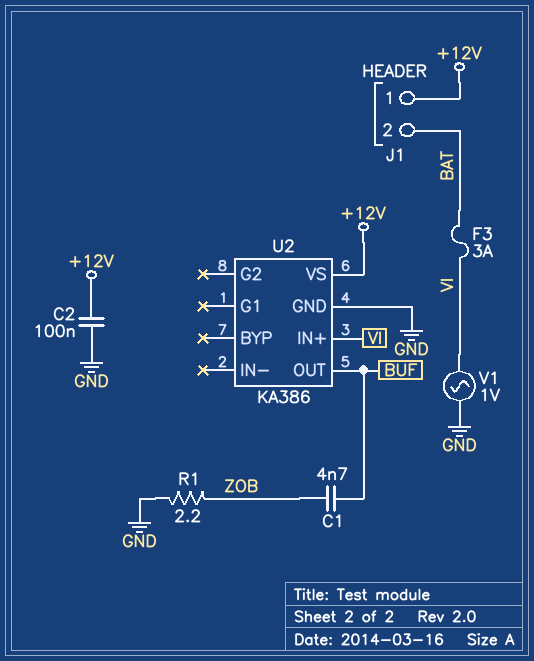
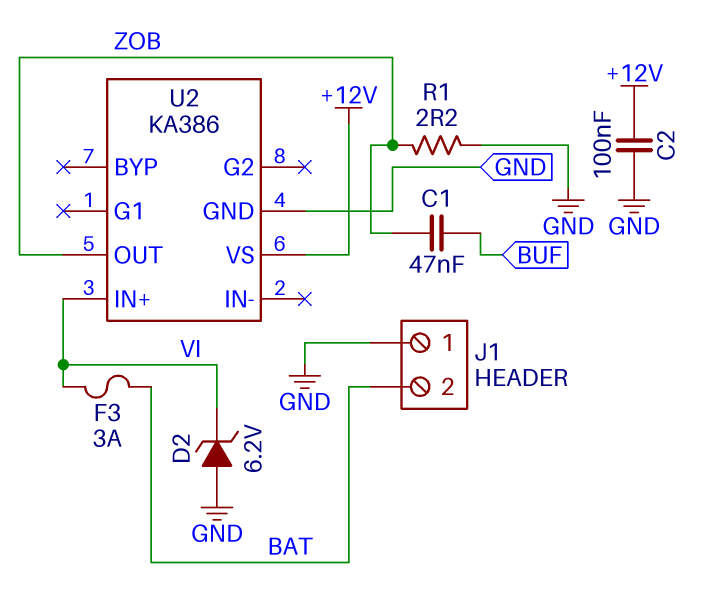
C1: 4.7nF (BUF, ZOB) -> 47nF (BUF, ZOB)
D2: none -> zener 6.2V (A GND, K VI)
J1 pin 1: +12V -> GND
U2 pin OUT: BUF -> ZOB
V1: AC 1V (GND, VI) -> none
****************************************
*Exercise instructions*
A single number is the answer: how many lines in the records above contain the word "none".

*Problem solution*
2